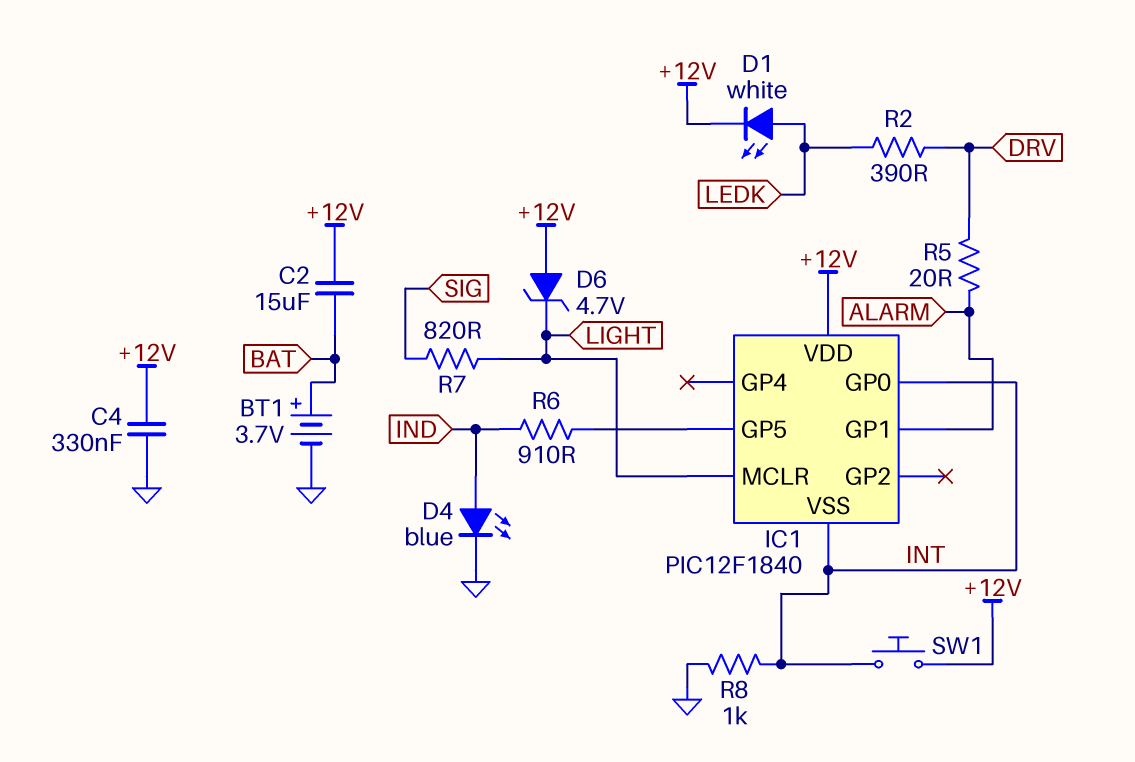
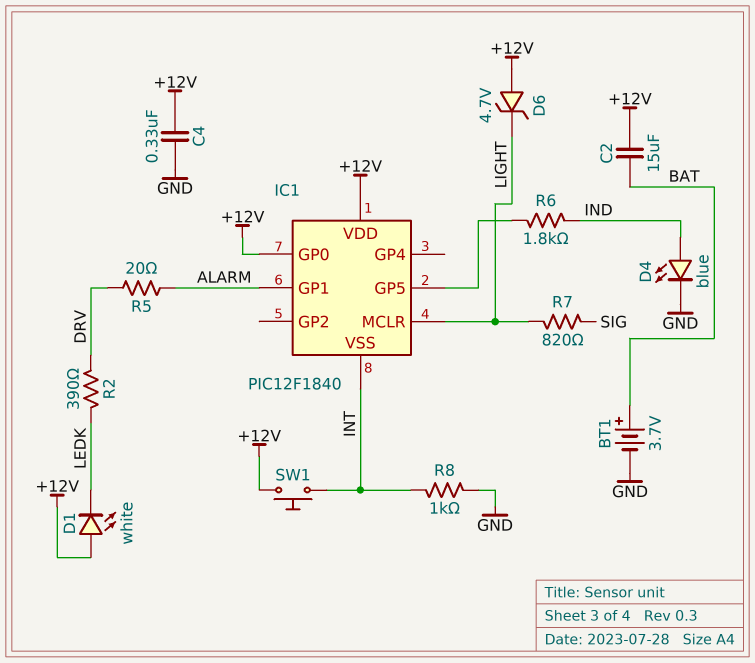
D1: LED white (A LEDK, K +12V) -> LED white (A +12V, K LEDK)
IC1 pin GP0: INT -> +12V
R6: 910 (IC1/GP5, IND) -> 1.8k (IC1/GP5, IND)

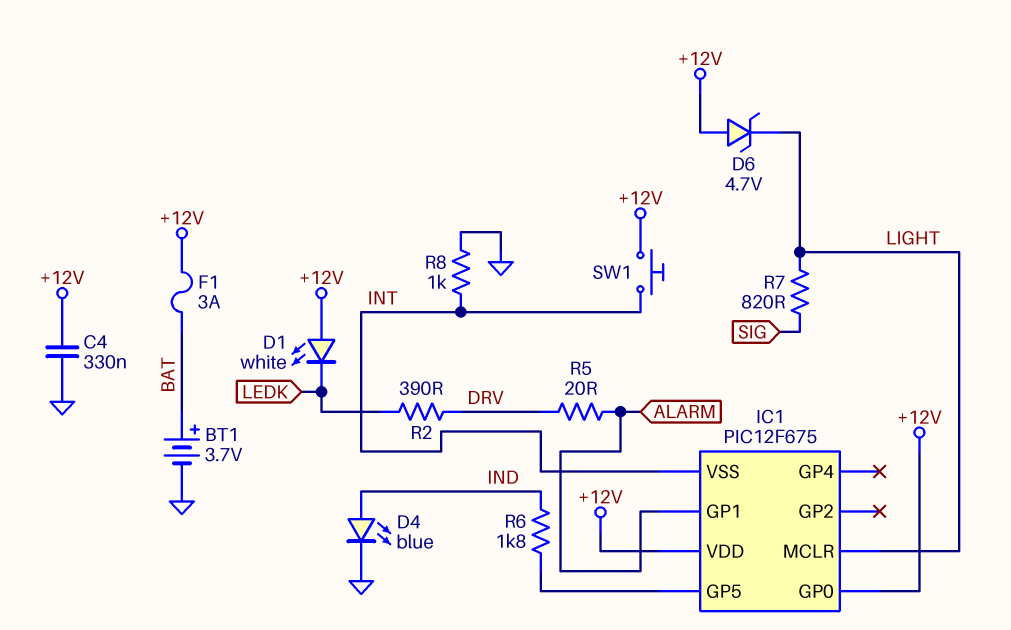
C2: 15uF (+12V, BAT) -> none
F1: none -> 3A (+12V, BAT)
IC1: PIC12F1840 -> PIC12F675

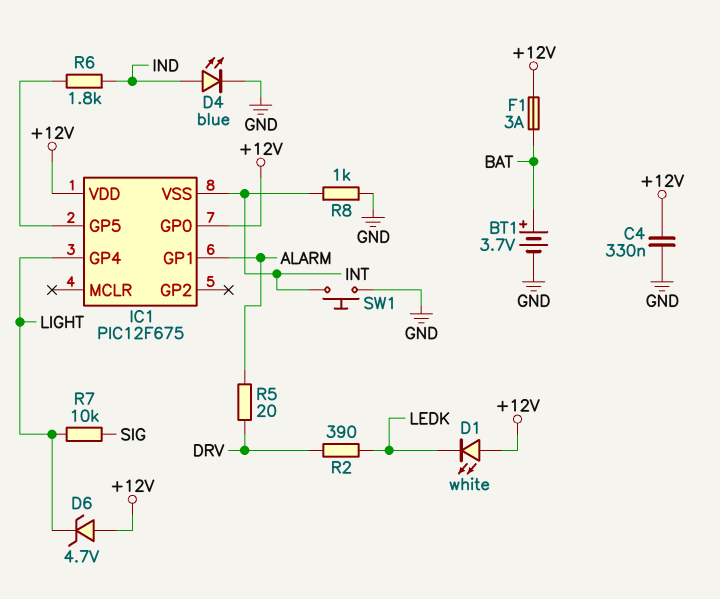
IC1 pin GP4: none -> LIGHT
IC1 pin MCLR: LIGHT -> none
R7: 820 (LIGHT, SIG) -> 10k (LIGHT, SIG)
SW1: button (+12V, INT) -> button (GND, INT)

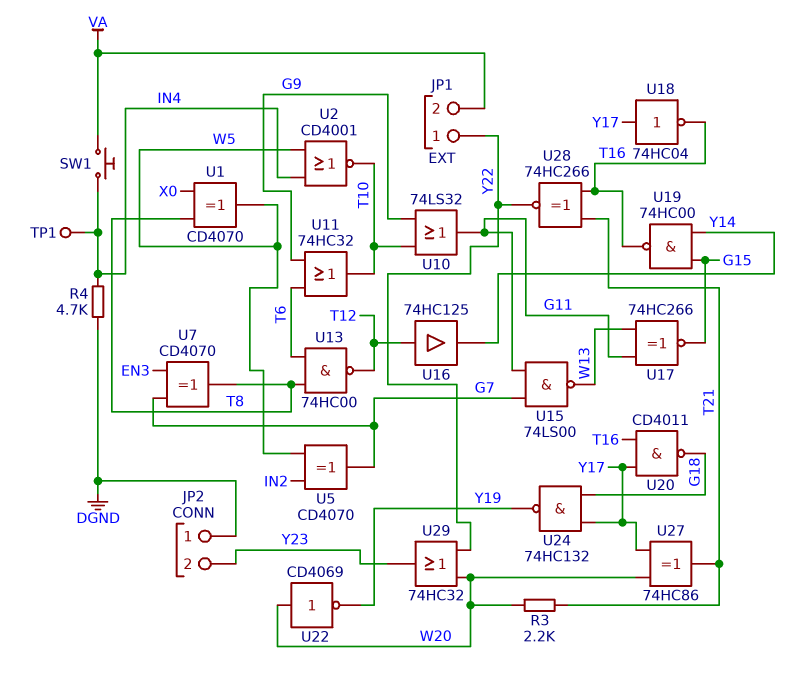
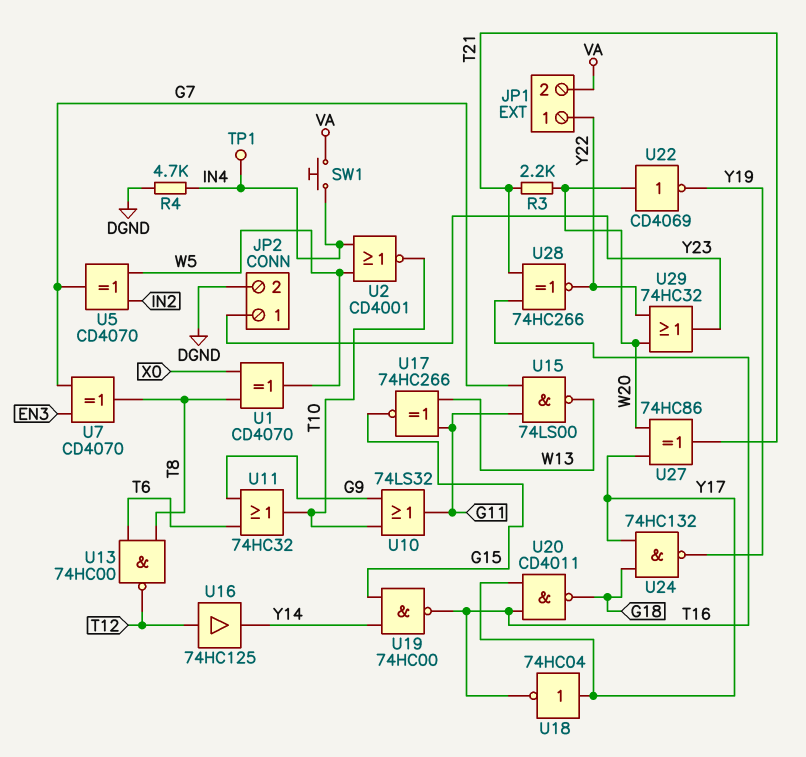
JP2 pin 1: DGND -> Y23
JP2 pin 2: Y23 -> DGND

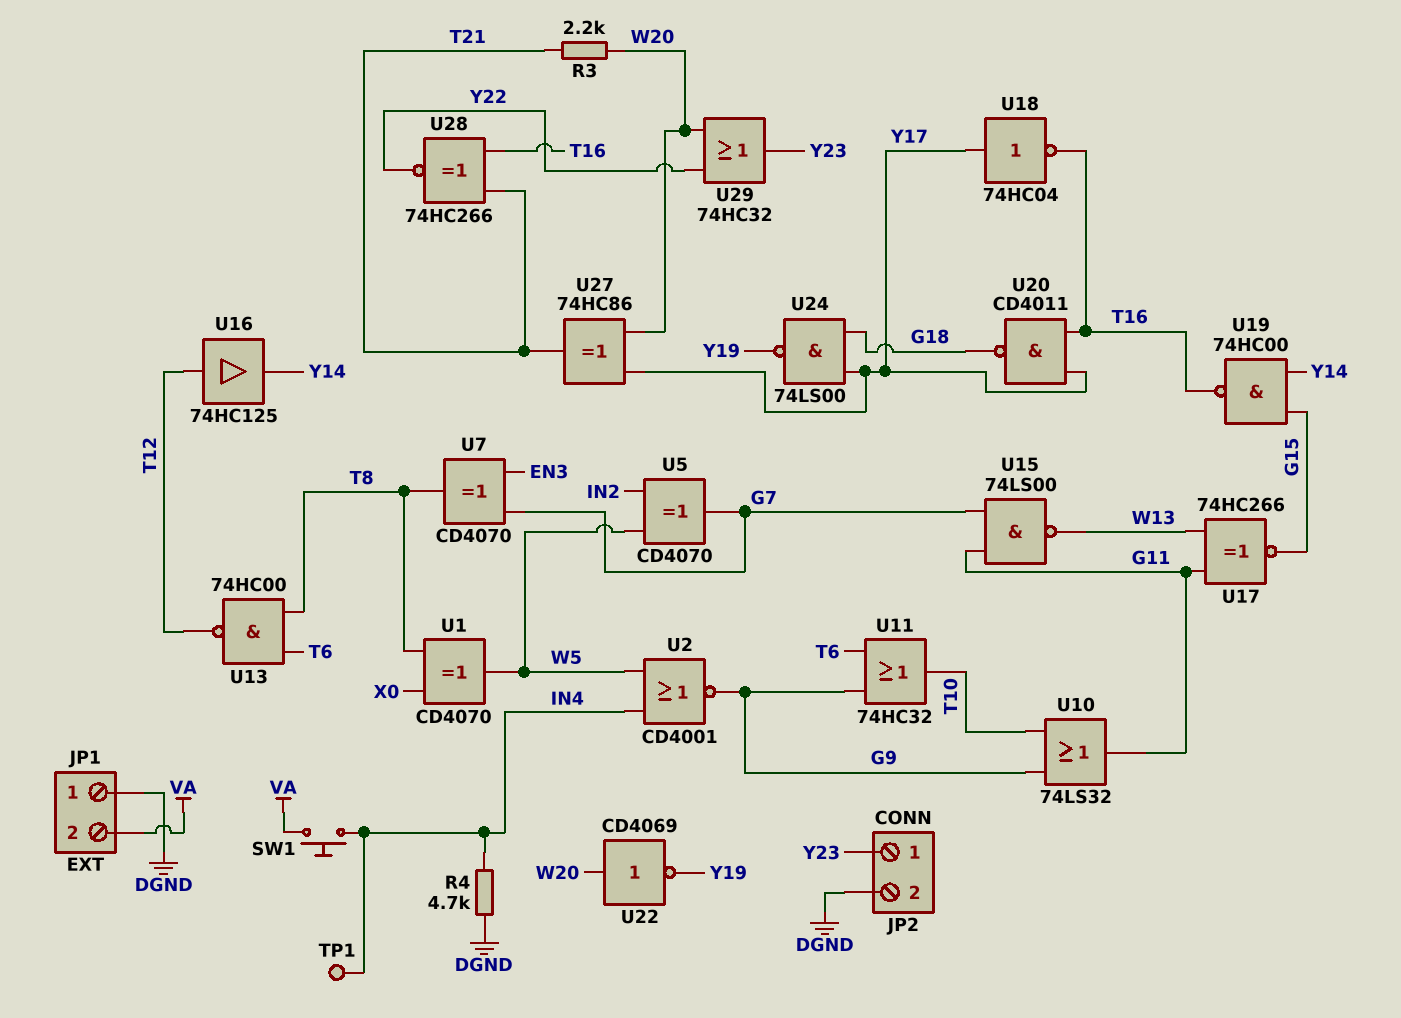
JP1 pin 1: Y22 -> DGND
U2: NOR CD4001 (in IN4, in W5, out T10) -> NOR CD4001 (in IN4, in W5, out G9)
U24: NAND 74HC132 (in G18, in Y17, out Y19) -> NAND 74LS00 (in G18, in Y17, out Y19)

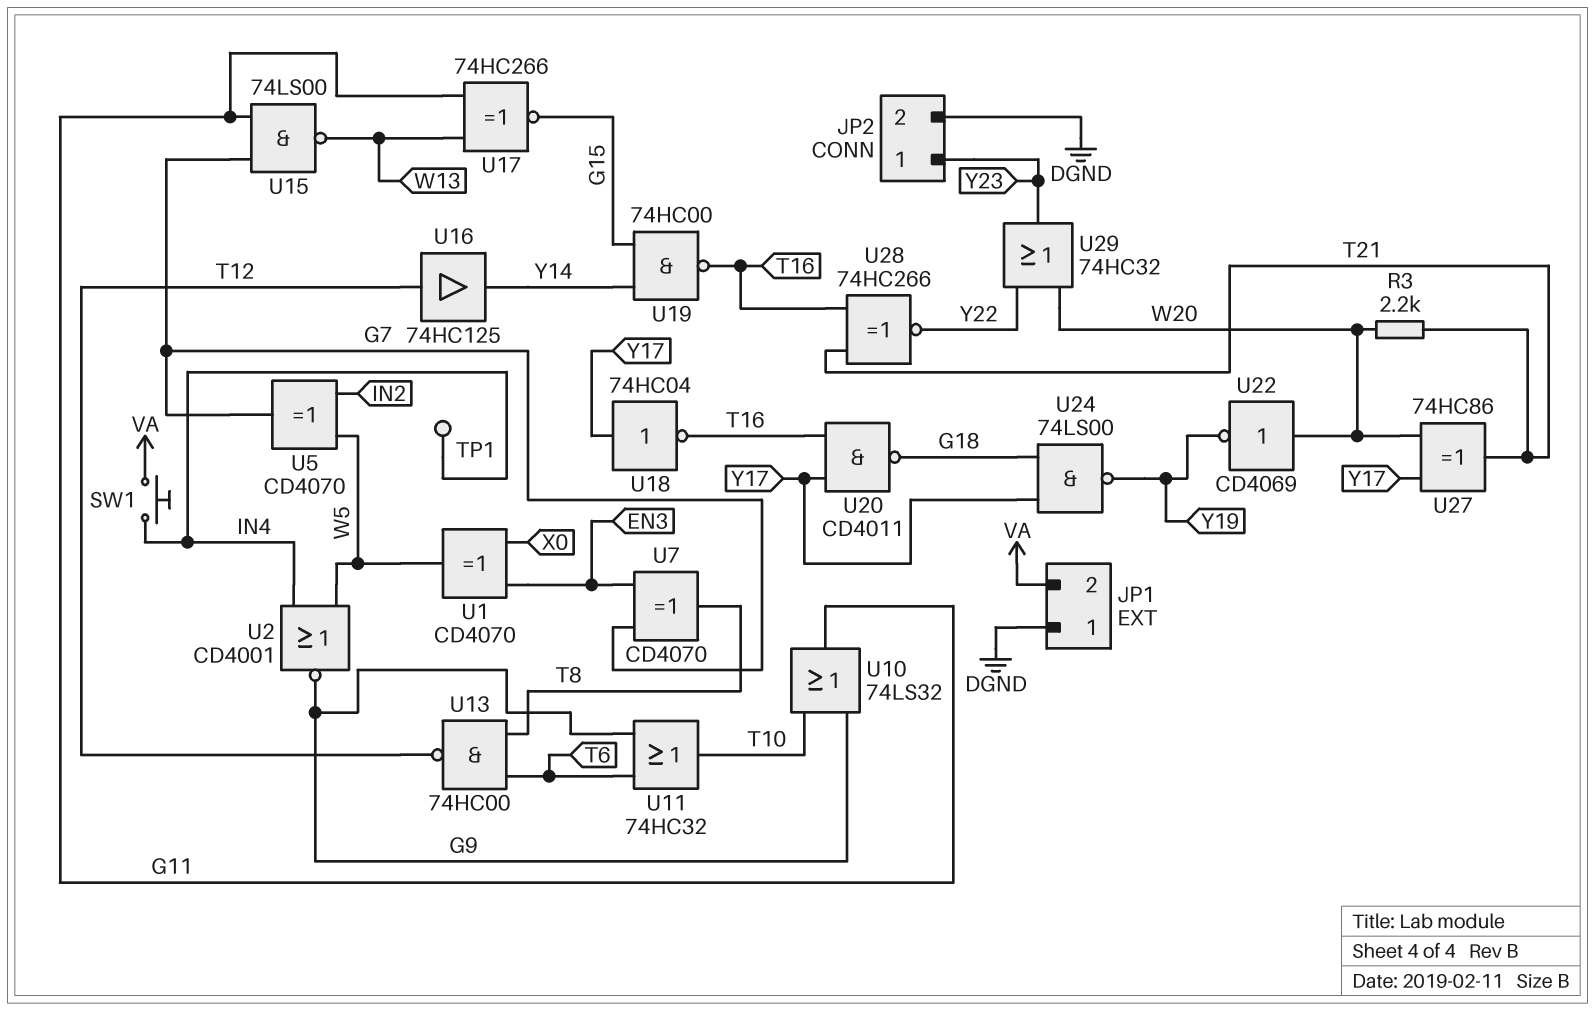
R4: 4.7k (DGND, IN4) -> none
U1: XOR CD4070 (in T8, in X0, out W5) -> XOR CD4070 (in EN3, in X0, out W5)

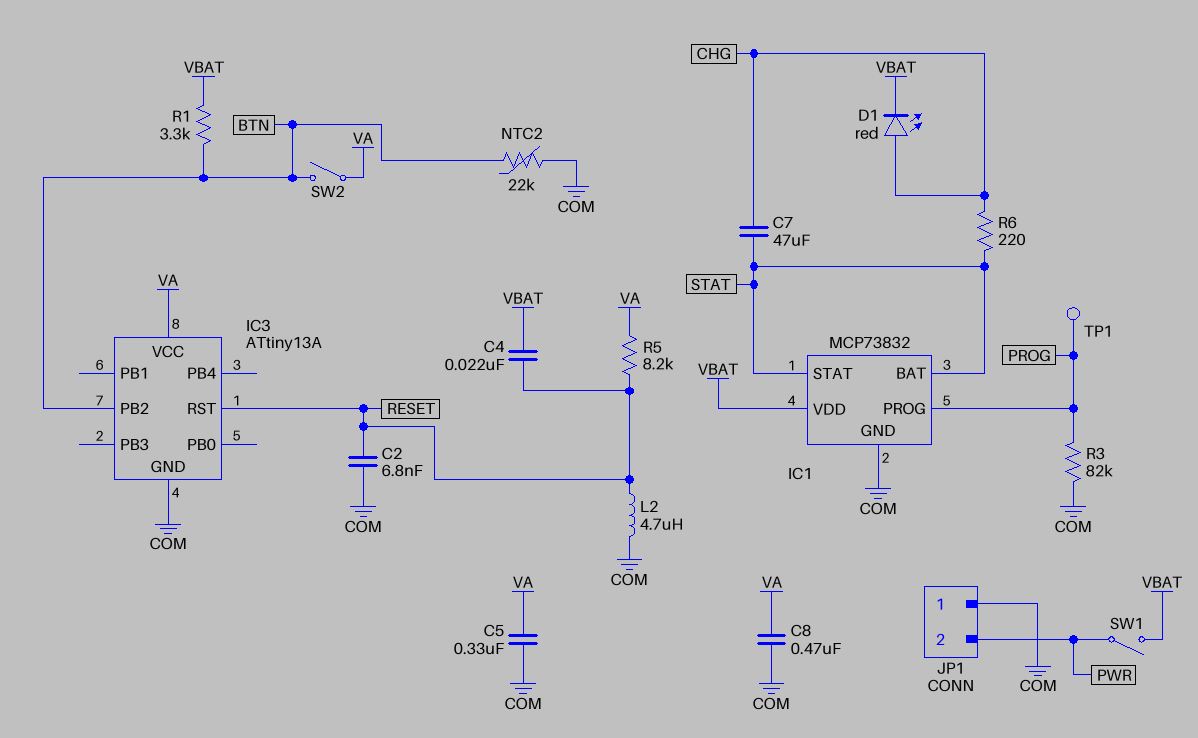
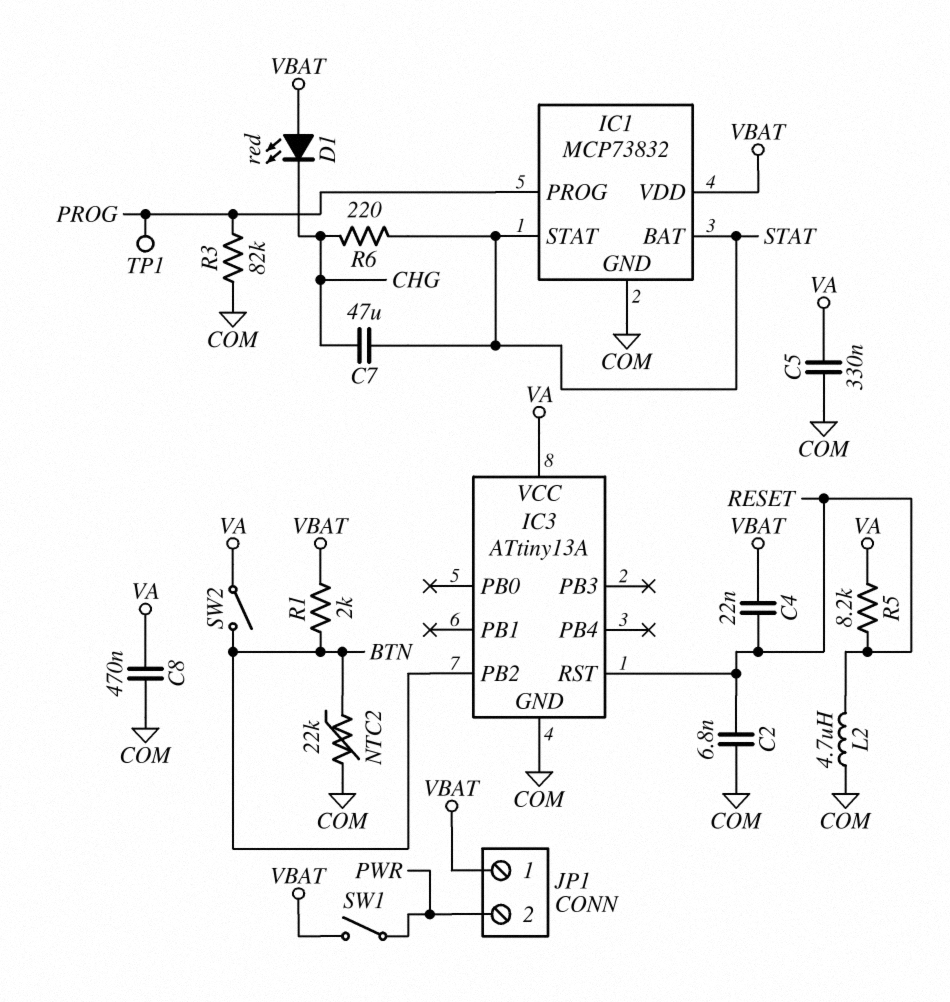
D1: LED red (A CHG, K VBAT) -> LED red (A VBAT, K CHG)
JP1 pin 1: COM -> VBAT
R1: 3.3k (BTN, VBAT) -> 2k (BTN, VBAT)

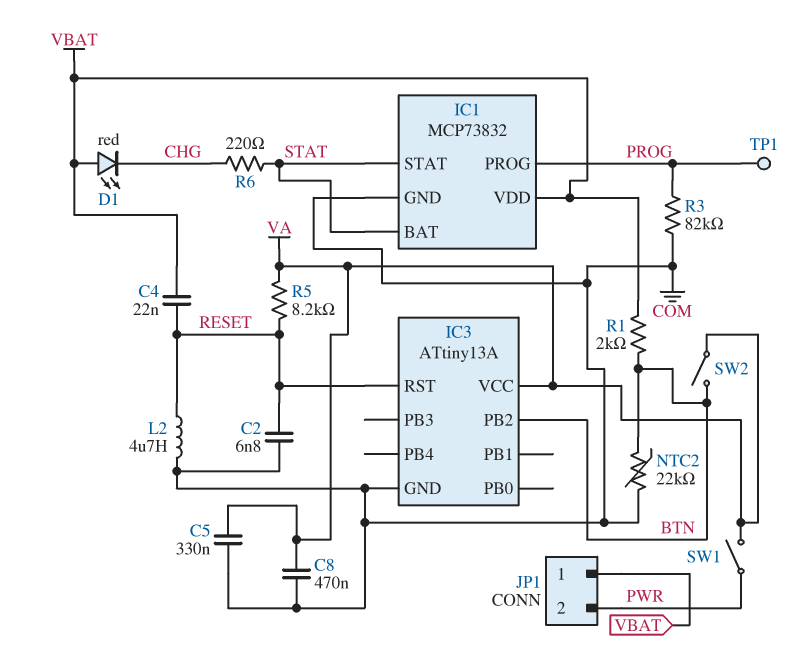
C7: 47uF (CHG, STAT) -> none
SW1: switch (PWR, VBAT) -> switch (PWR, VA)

+ + + + + + +

- Exercise
Begin with the line holding "JP1 pin 1: COM -> VBAT" and end with the last line of the listing. Reproduce each of those lines exactly, and leave every picture out.

- Result
JP1 pin 1: COM -> VBAT
R1: 3.3k (BTN, VBAT) -> 2k (BTN, VBAT)

C7: 47uF (CHG, STAT) -> none
SW1: switch (PWR, VBAT) -> switch (PWR, VA)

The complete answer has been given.